» Data supplied:
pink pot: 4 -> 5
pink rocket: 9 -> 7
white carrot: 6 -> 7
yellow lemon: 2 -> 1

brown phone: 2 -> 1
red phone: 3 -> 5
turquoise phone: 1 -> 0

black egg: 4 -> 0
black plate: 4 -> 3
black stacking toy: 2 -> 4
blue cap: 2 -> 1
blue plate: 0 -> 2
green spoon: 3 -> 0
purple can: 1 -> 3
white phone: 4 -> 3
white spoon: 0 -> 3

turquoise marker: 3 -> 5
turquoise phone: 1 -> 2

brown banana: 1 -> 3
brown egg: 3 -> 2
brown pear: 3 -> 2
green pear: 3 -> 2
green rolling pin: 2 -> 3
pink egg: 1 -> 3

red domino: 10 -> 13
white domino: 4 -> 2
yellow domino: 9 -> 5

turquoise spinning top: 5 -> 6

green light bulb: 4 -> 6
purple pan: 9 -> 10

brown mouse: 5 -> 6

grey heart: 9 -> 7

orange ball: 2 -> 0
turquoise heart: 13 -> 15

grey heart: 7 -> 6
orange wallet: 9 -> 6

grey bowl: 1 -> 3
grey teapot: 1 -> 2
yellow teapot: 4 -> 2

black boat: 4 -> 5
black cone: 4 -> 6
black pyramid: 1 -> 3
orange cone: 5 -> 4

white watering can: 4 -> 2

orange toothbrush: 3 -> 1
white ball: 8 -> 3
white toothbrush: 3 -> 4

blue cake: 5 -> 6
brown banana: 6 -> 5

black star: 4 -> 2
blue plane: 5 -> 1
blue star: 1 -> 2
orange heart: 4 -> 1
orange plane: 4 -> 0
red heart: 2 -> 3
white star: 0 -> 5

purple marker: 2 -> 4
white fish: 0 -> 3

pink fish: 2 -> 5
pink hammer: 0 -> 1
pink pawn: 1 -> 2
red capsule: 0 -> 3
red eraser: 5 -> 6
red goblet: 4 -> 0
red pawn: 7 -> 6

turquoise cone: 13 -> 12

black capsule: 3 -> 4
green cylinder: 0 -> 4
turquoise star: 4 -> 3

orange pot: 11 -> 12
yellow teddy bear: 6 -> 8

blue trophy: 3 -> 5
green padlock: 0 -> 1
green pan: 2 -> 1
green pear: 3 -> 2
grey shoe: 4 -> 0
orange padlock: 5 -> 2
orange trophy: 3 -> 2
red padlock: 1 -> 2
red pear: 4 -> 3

» Exercise directions:
Given the records above, reproduce precisely and only the lines between the line holding "turquoise spinning top: 5 -> 6" and the line holding "white watering can: 4 -> 2", inclusive.

» Result of the task:
turquoise spinning top: 5 -> 6

green light bulb: 4 -> 6
purple pan: 9 -> 10

brown mouse: 5 -> 6

grey heart: 9 -> 7

orange ball: 2 -> 0
turquoise heart: 13 -> 15

grey heart: 7 -> 6
orange wallet: 9 -> 6

grey bowl: 1 -> 3
grey teapot: 1 -> 2
yellow teapot: 4 -> 2

black boat: 4 -> 5
black cone: 4 -> 6
black pyramid: 1 -> 3
orange cone: 5 -> 4

white watering can: 4 -> 2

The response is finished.